*** Opening of STUDY MATERIAL ***
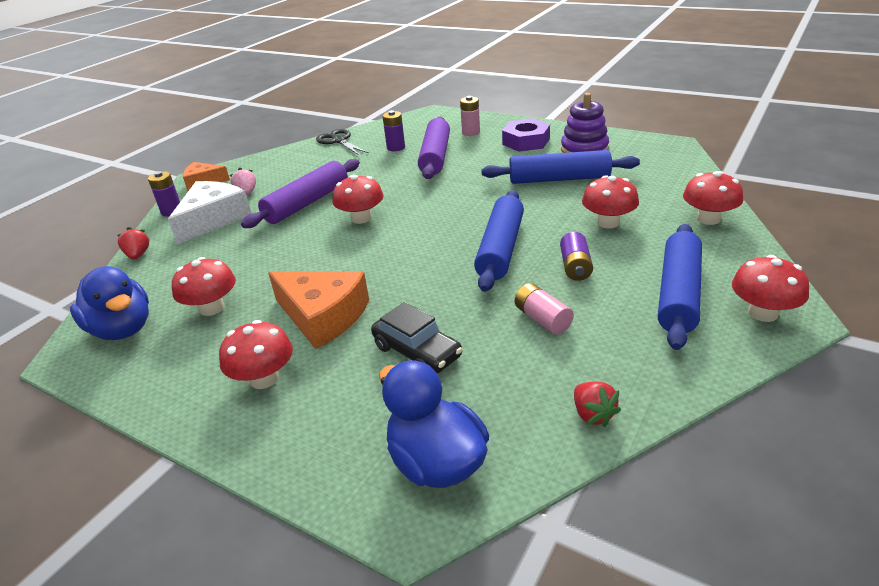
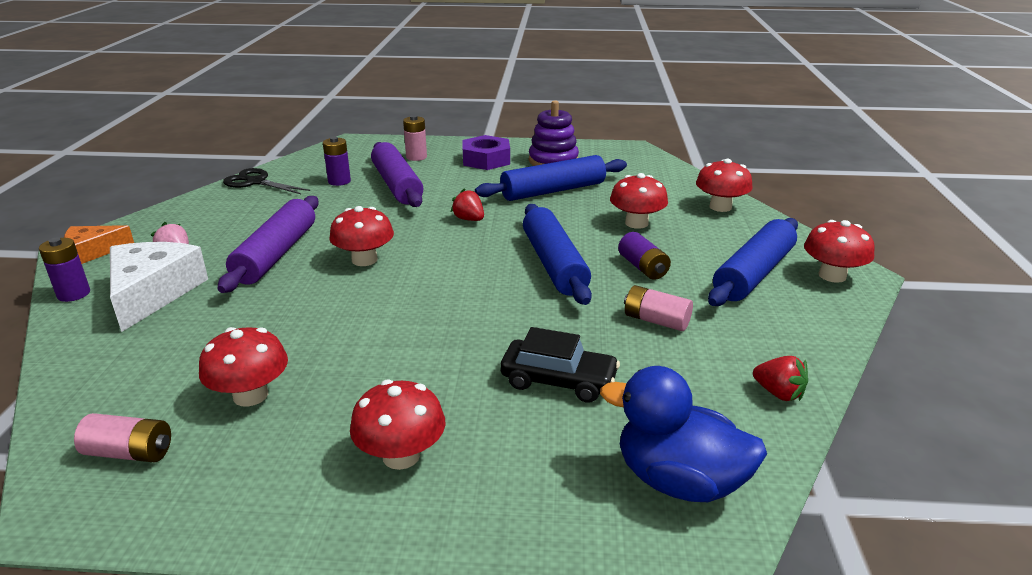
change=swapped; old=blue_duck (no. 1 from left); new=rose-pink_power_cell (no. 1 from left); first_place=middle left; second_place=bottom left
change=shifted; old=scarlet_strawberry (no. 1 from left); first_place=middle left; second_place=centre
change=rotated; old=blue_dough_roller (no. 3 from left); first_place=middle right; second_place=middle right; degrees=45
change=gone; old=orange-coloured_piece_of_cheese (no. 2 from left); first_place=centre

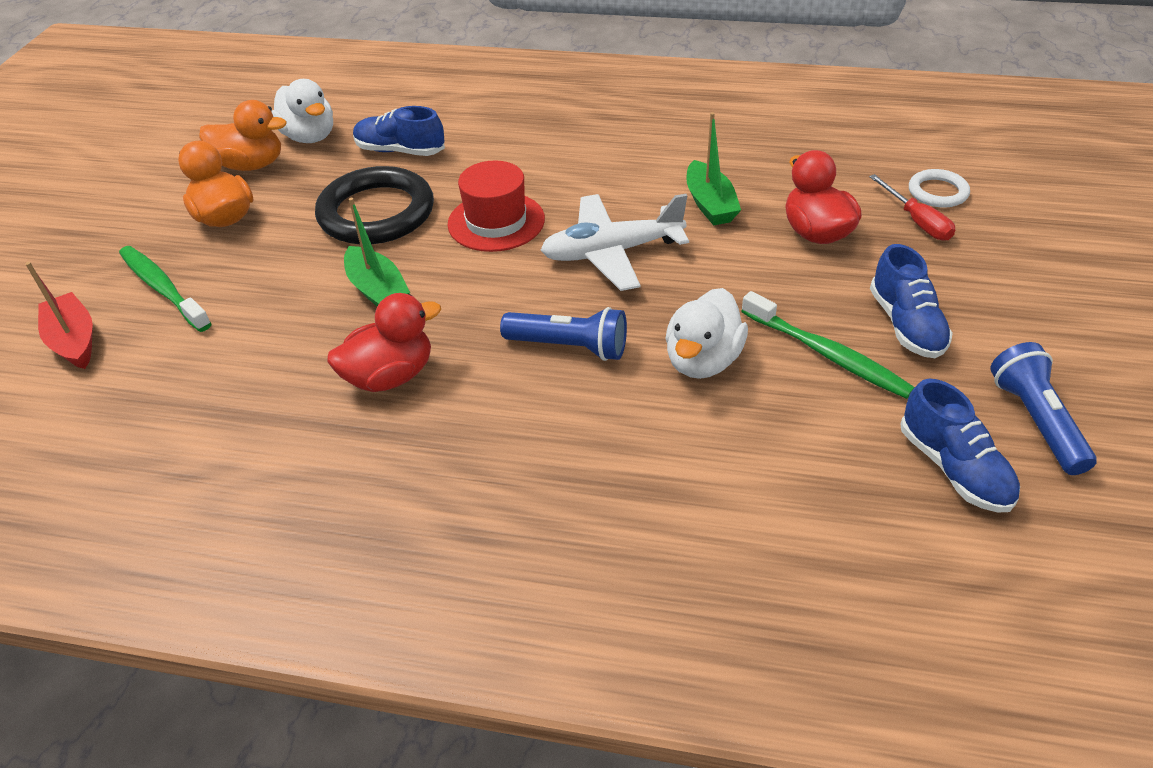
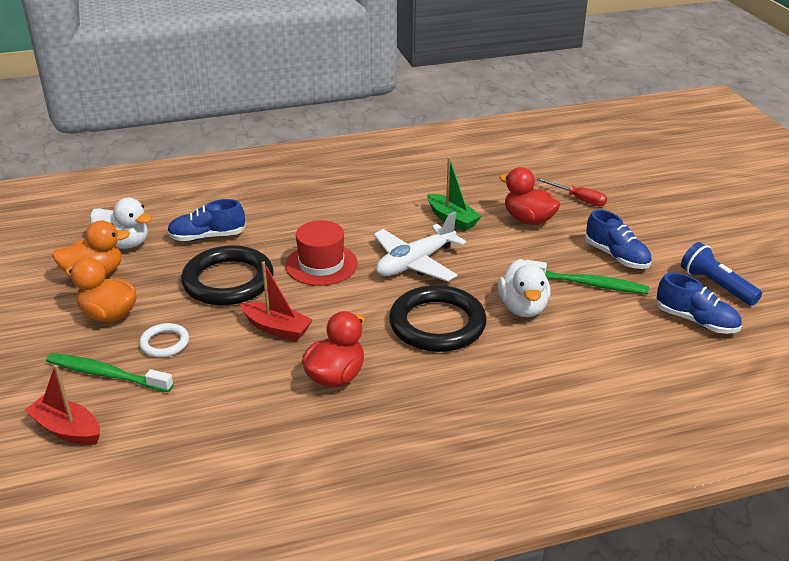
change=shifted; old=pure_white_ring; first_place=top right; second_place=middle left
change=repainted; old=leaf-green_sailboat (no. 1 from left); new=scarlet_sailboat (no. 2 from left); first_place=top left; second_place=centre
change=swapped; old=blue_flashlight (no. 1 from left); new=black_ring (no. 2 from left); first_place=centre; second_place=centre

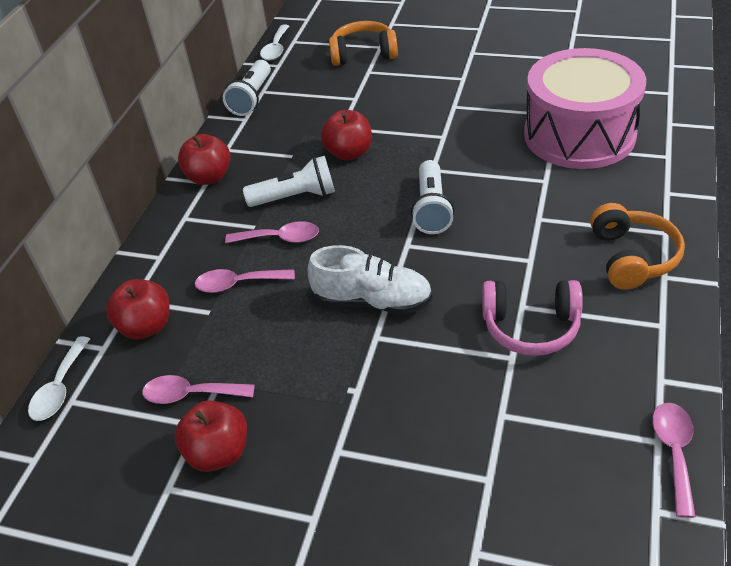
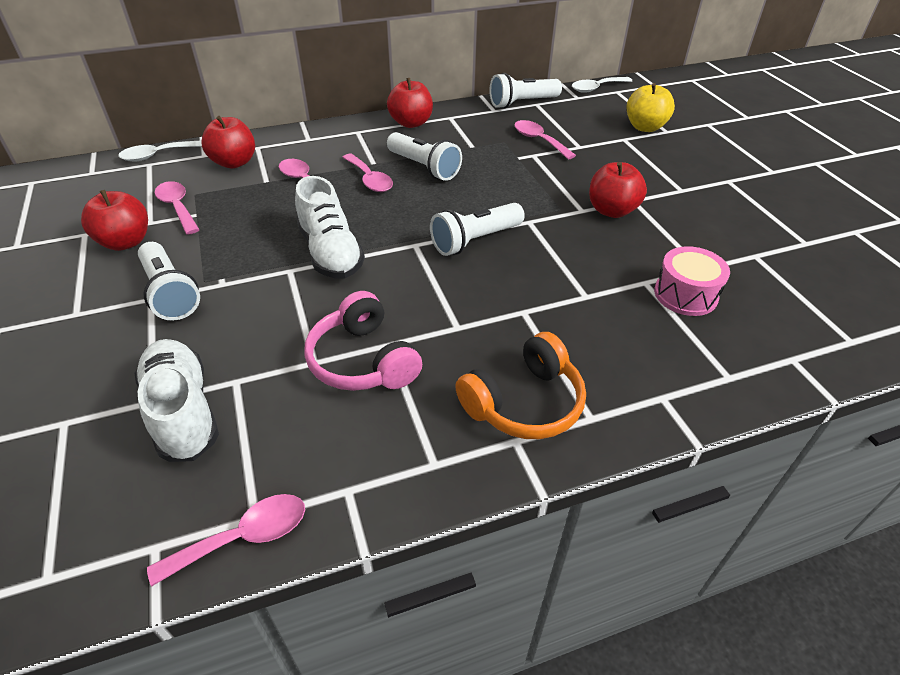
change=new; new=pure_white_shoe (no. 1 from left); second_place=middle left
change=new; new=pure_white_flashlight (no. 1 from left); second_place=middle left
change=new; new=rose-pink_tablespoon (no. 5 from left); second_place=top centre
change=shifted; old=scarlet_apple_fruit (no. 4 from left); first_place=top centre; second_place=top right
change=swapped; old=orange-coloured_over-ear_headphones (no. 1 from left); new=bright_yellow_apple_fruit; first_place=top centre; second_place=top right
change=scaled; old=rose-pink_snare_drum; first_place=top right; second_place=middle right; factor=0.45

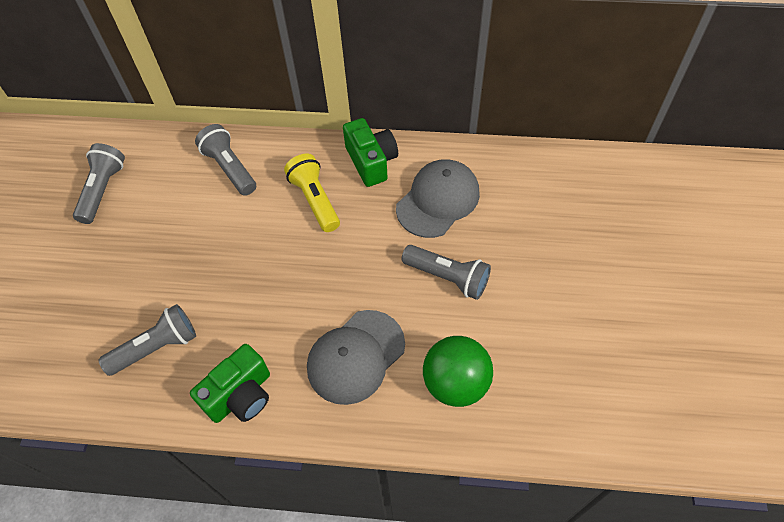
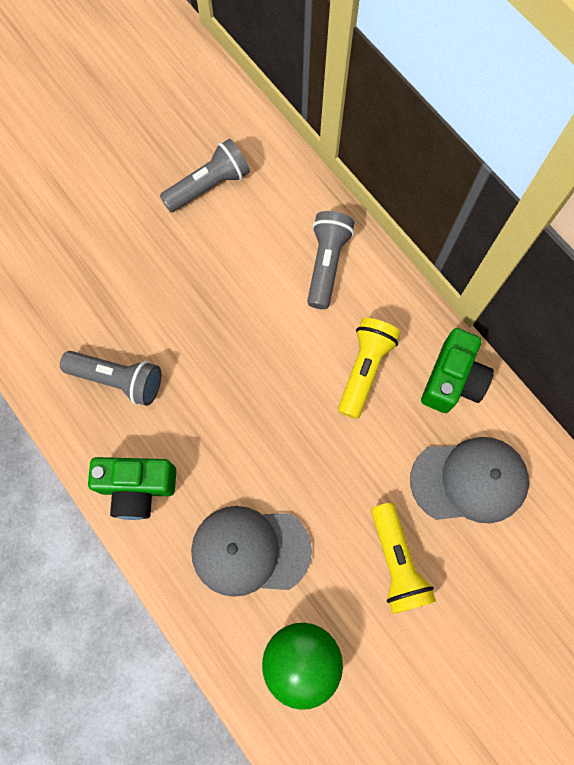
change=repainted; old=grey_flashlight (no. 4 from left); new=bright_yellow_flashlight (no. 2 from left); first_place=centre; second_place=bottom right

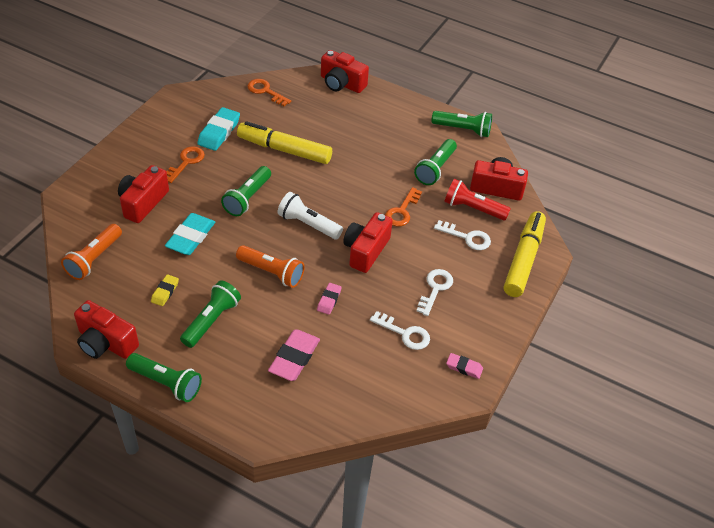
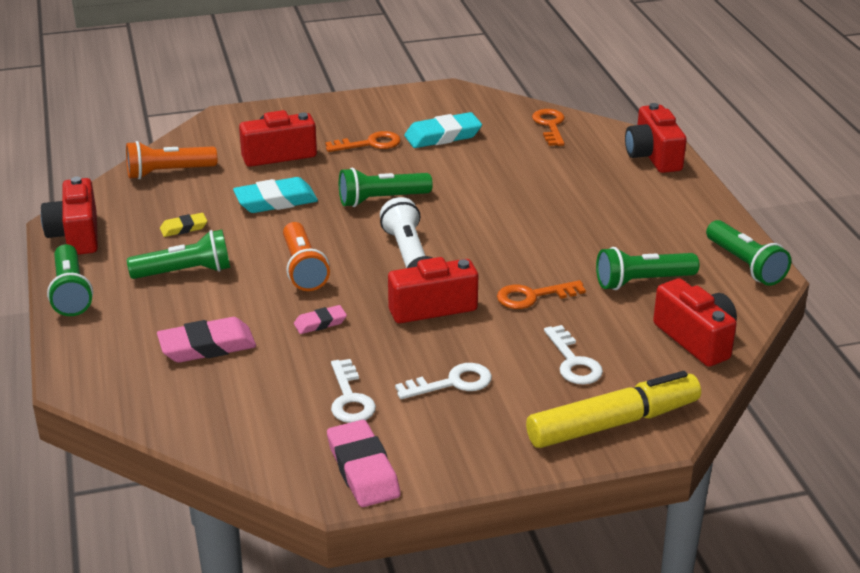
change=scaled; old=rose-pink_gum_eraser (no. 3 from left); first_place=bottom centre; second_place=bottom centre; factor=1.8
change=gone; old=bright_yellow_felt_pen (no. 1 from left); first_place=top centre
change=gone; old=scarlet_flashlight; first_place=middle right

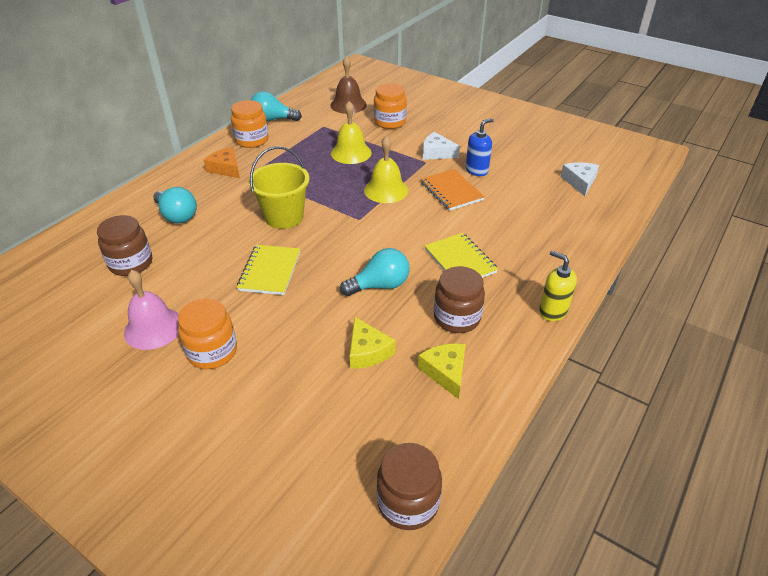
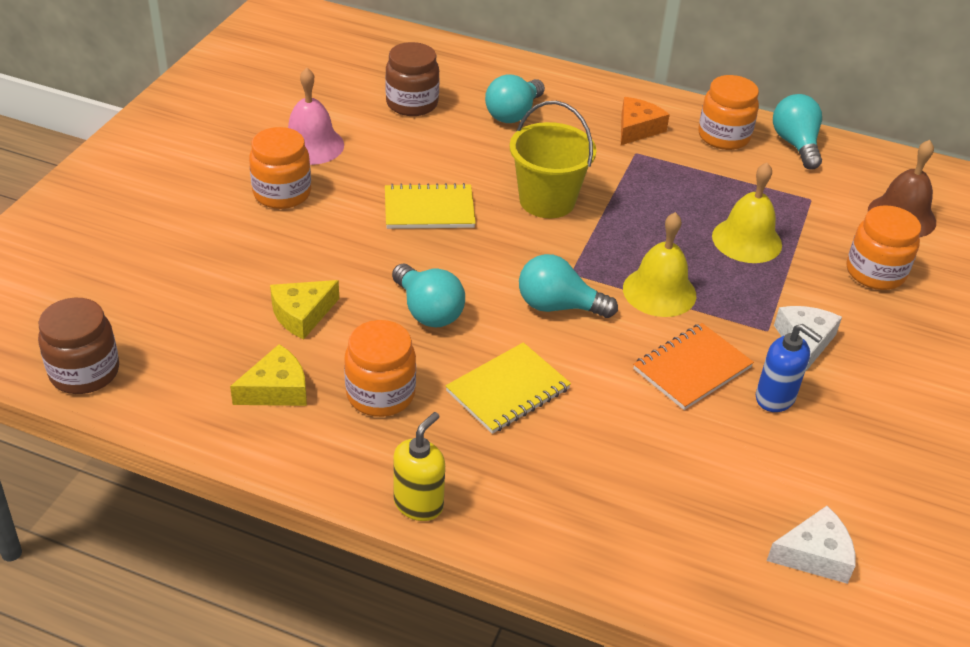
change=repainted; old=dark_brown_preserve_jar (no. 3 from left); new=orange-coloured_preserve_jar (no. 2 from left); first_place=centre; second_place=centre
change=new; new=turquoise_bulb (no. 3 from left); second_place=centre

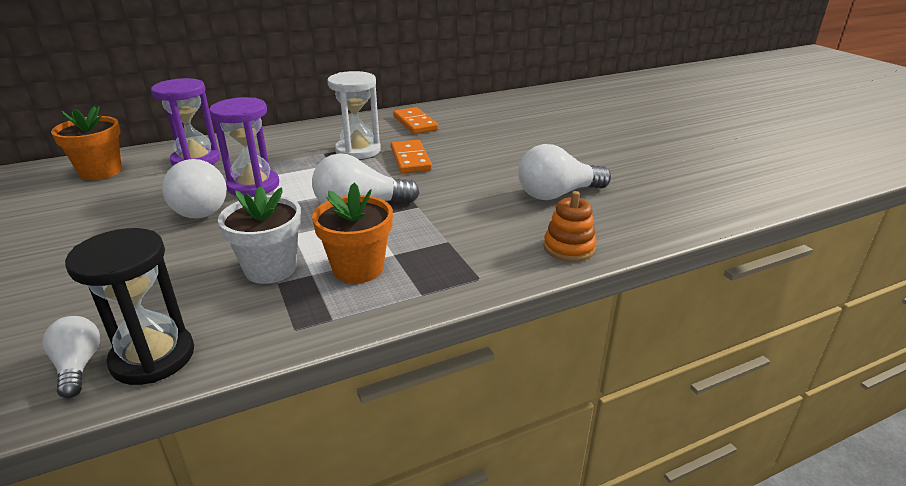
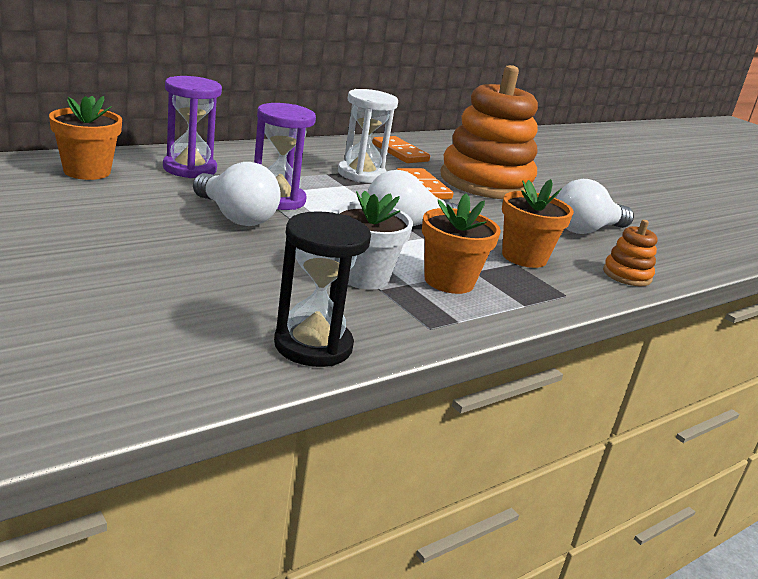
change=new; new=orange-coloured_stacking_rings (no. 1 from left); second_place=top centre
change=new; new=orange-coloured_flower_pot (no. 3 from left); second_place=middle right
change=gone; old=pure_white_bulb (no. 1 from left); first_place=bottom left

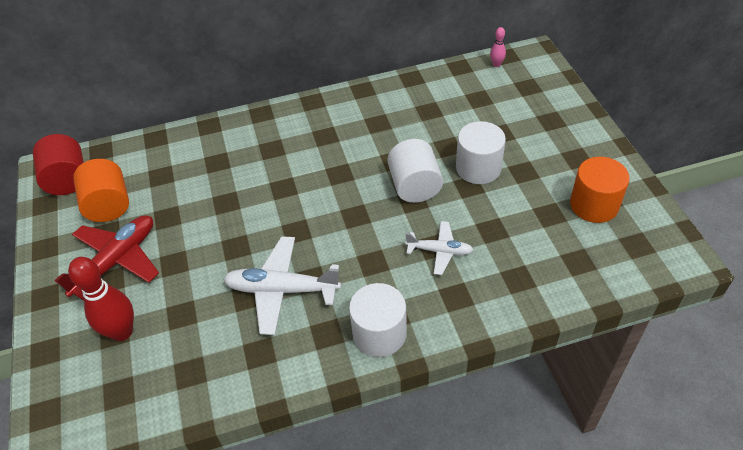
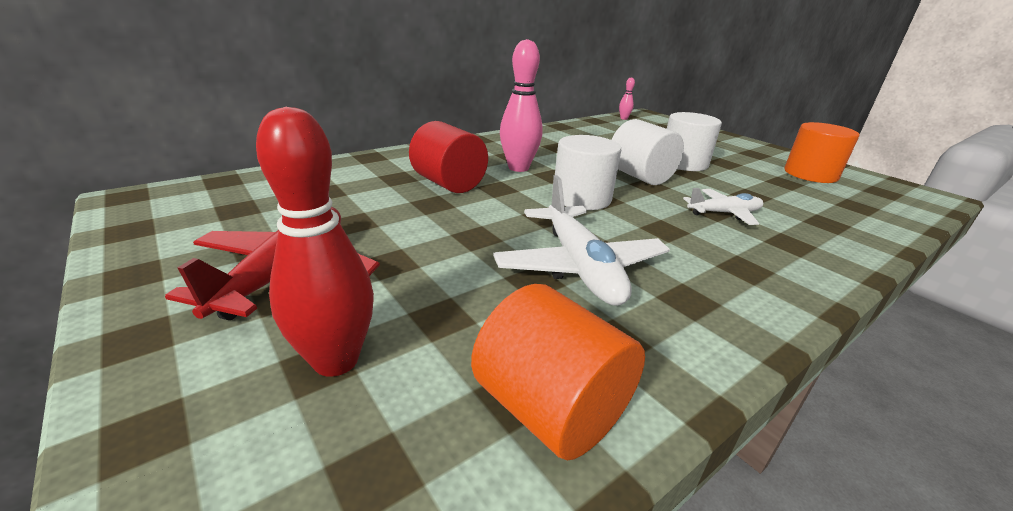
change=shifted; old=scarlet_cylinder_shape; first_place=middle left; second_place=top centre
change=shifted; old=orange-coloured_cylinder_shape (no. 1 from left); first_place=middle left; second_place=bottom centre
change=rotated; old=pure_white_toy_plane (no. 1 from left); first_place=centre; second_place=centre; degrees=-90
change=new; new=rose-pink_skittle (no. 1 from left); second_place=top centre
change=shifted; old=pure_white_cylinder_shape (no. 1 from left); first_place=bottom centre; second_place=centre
*** Close of STUDY MATERIAL ***
- YOUR ASSIGNMENT
After dropping the pictures, please set down the lines from the beginning of the listing through the line containing "change=shifted; old=scarlet_strawberry (no.", both included, exactly as they stand.

- SOLUTION
change=swapped; old=blue_duck (no. 1 from left); new=rose-pink_power_cell (no. 1 from left); first_place=middle left; second_place=bottom left
change=shifted; old=scarlet_strawberry (no. 1 from left); first_place=middle left; second_place=centre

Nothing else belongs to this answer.